- RECORDS FOR PROCESSING -
——————

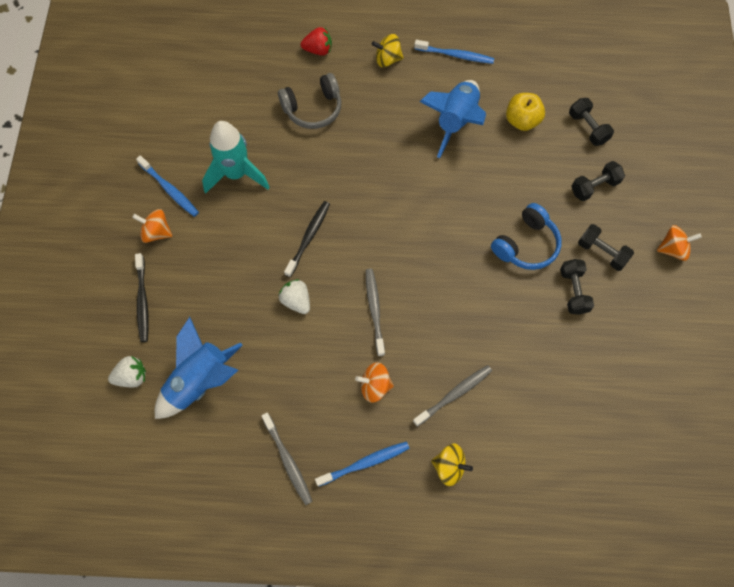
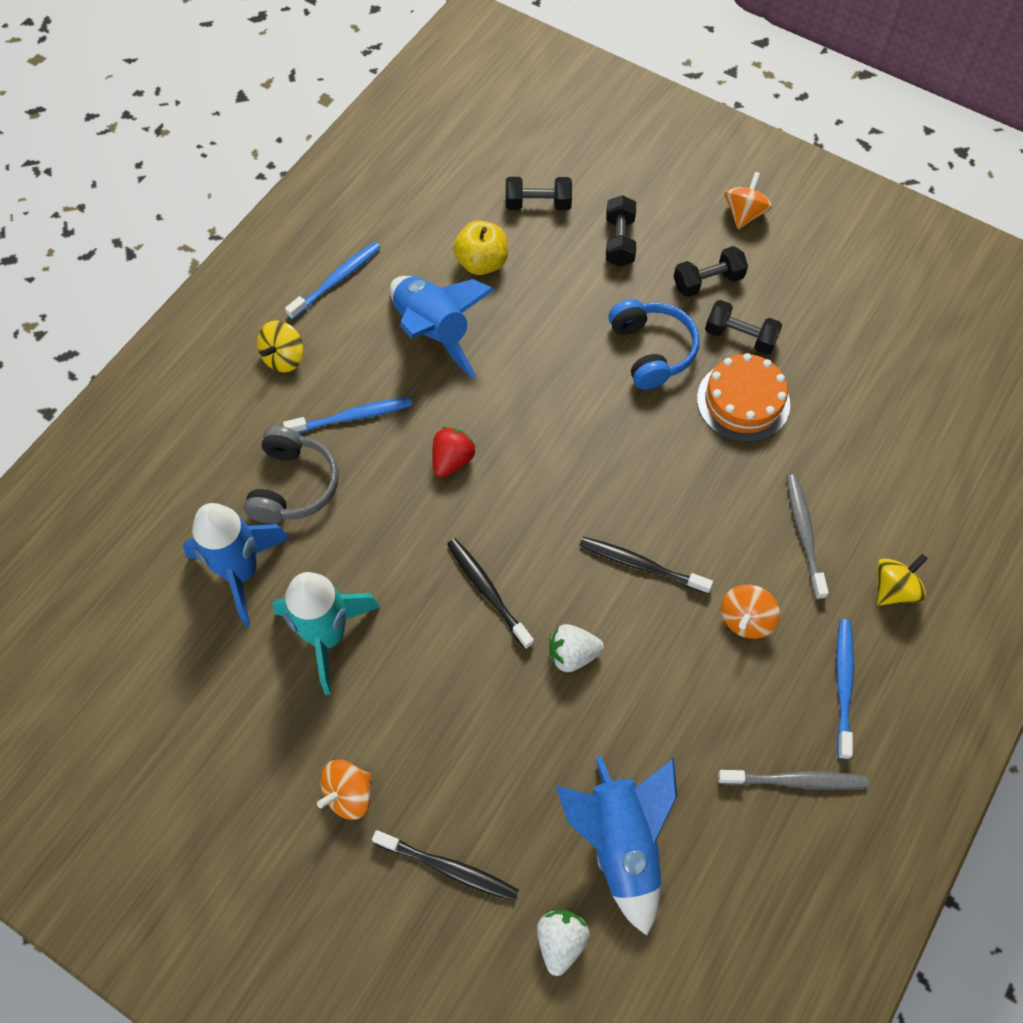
camera: 60 degrees left, 5 degrees down
blue toothbrush [136,155,199,217] -> blue toothbrush moved to [283,397,412,434]
red strawberry [301,27,332,56] -> red strawberry moved to [432,427,476,478]
grey toothbrush [366,269,385,356] -> black toothbrush [579,537,713,594]
none -> blue rocket [183,503,290,627]
none -> orange cake [697,353,790,442]

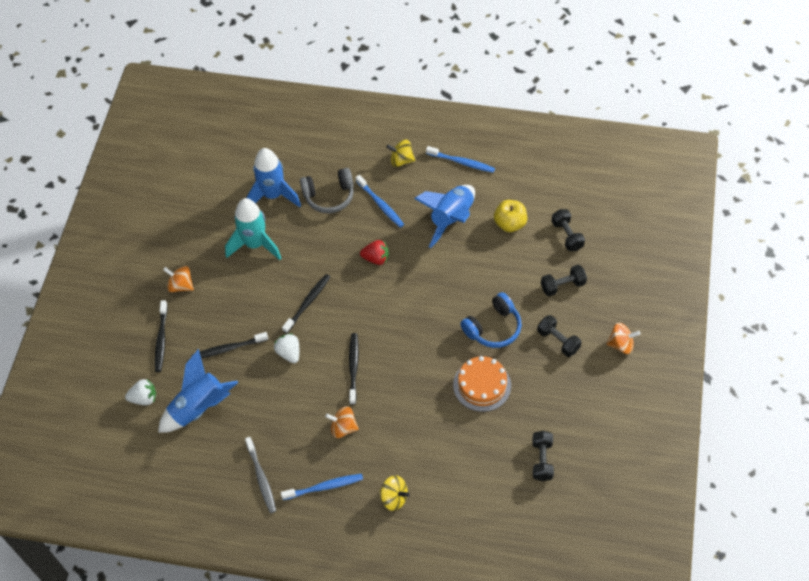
camera: 70 degrees right, 5 degrees down
black dumbbell [705,300,782,355] -> black dumbbell moved to [532,431,554,481]
grey toothbrush [787,475,829,599] -> none
none -> black toothbrush [191,332,268,359]

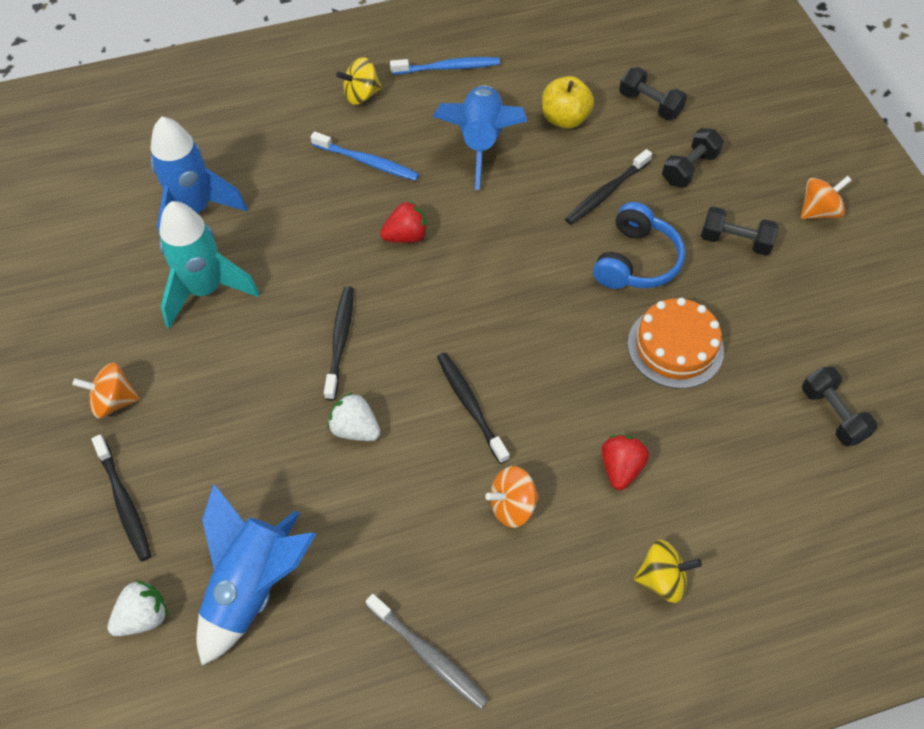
camera: 30 degrees left, 0 degrees up
black toothbrush [191,332,268,359] -> black toothbrush moved to [565,149,652,225]
blue toothbrush [281,474,363,500] -> none
grey headphones [300,168,354,213] -> none
none -> red strawberry [602,435,649,490]

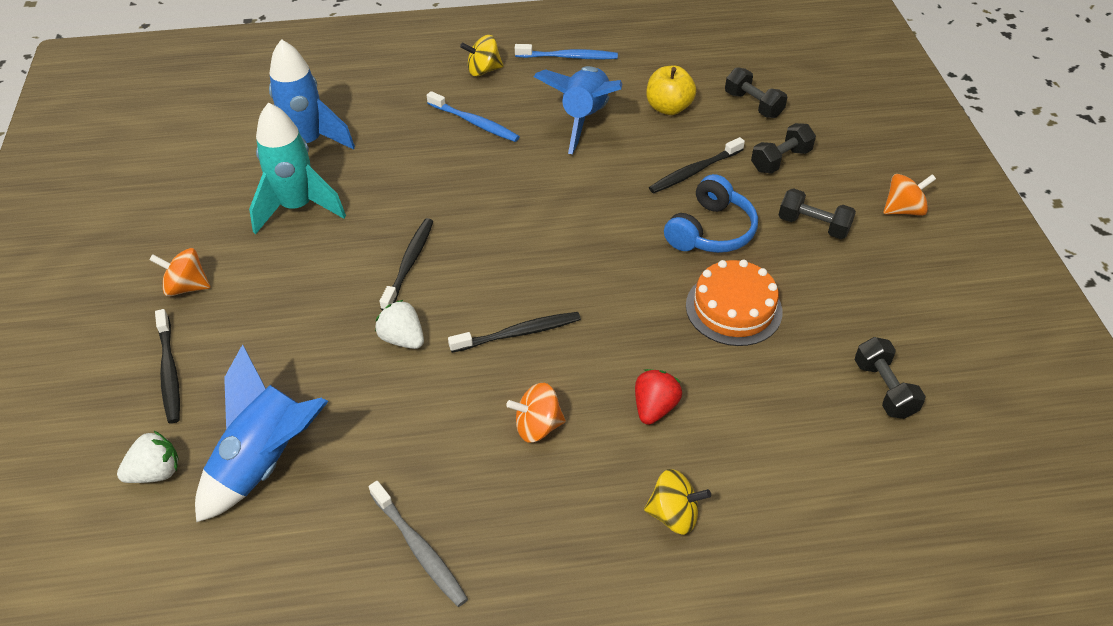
camera: 10 degrees right, 10 degrees down
red strawberry [380,201,428,243] -> none
black toothbrush [437,352,509,464] -> black toothbrush turned 90 degrees clockwise [448,312,581,353]

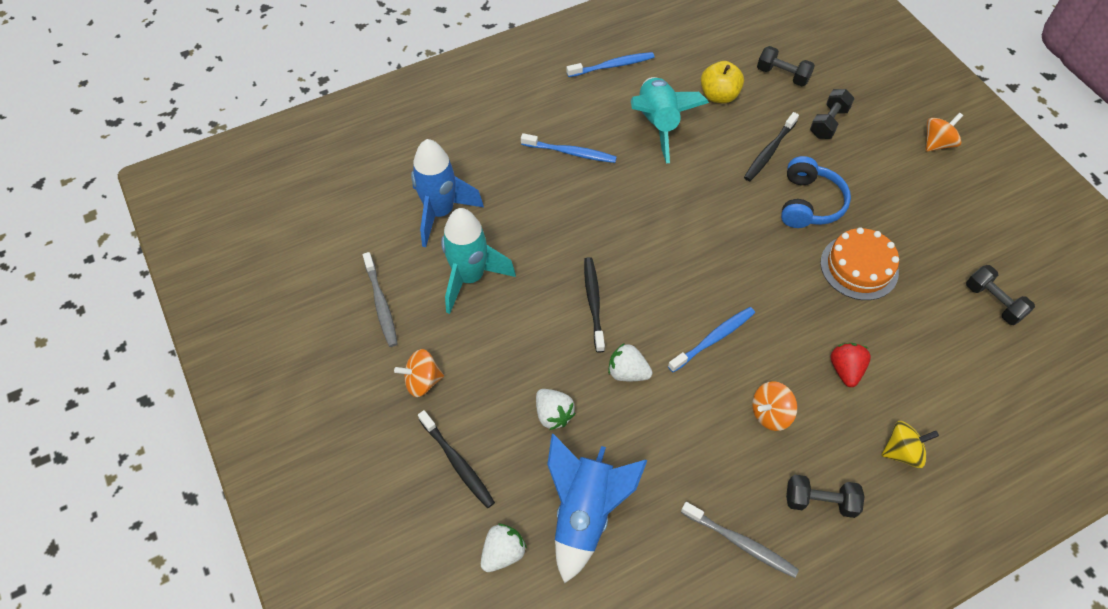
camera: 20 degrees left, 10 degrees up
black toothbrush [448,312,581,353] -> blue toothbrush [668,307,755,373]
yellow spinning top [460,35,503,76] -> none
blue rocket [534,66,622,154] -> turquoise rocket [631,77,709,163]
black dumbbell [778,188,856,239] -> black dumbbell moved to [786,475,865,518]
none -> grey toothbrush [363,252,397,347]
none -> white strawberry [536,389,576,430]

——————

- ABOUT THIS EXERCISE -
Find the word "rocket" in the data and copy out each line where it turns up.

- EXERCISE SOLUTION -
none -> blue rocket [183,503,290,627]
blue rocket [534,66,622,154] -> turquoise rocket [631,77,709,163]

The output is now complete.